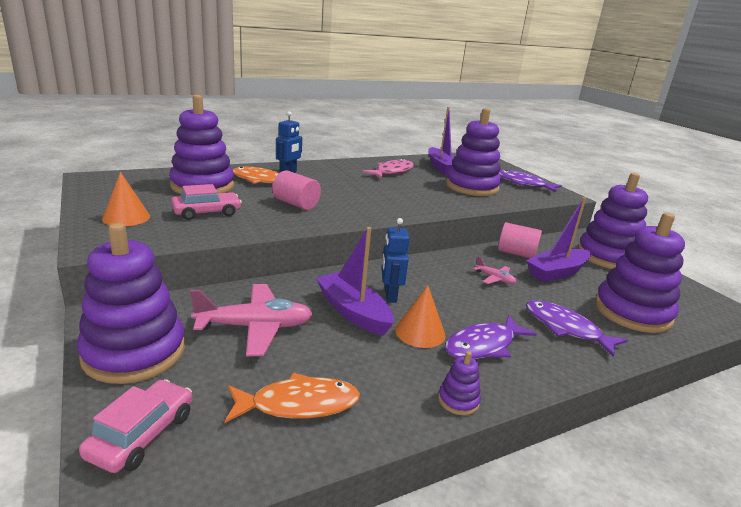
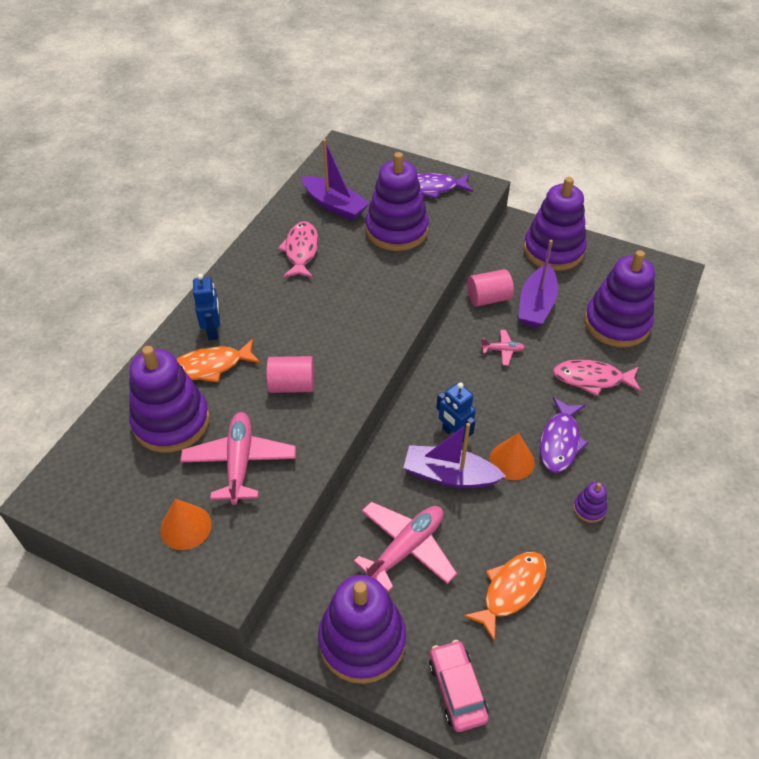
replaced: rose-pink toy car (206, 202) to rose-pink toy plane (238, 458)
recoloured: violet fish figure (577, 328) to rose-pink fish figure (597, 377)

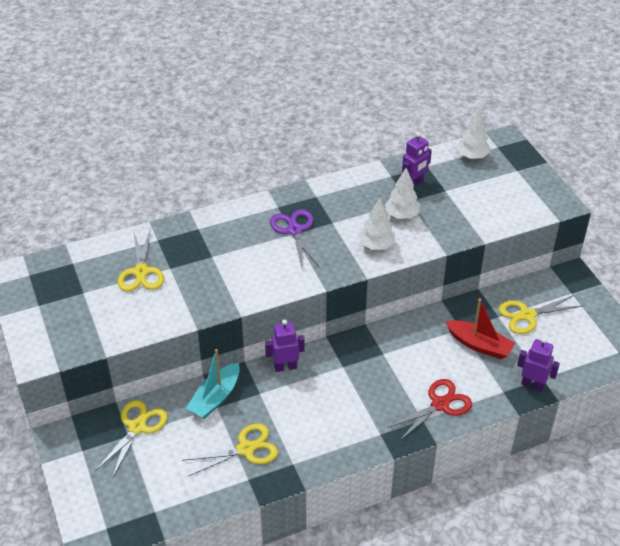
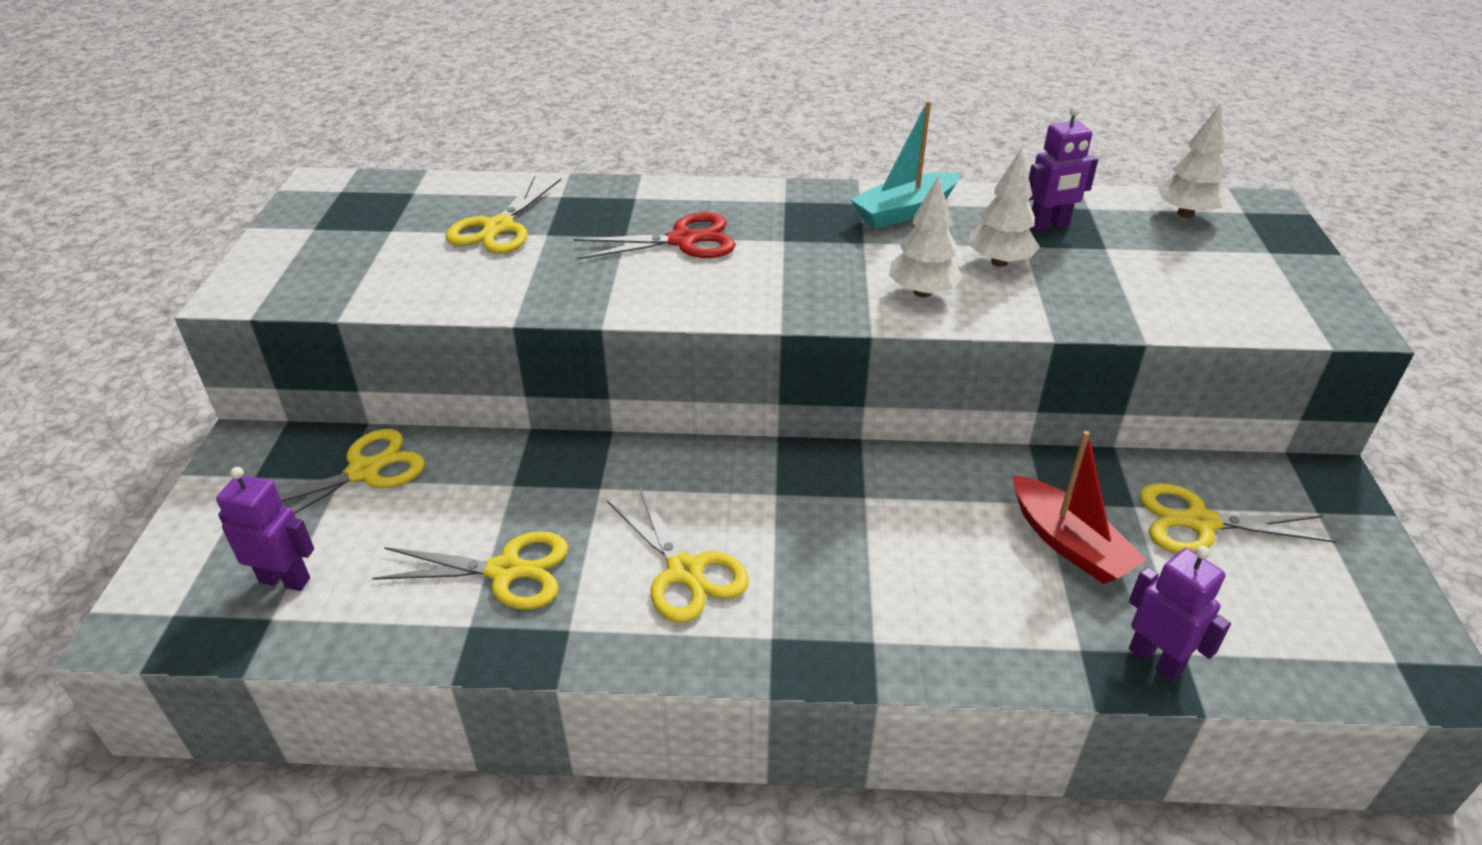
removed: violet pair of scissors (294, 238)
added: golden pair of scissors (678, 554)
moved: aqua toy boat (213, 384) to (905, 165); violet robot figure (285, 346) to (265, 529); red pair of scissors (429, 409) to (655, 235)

____

Your instructions -> Give the records above again verbatim, pictures omitted.

Task response ->
replaced: rose-pink toy car (206, 202) to rose-pink toy plane (238, 458)
recoloured: violet fish figure (577, 328) to rose-pink fish figure (597, 377)

removed: violet pair of scissors (294, 238)
added: golden pair of scissors (678, 554)
moved: aqua toy boat (213, 384) to (905, 165); violet robot figure (285, 346) to (265, 529); red pair of scissors (429, 409) to (655, 235)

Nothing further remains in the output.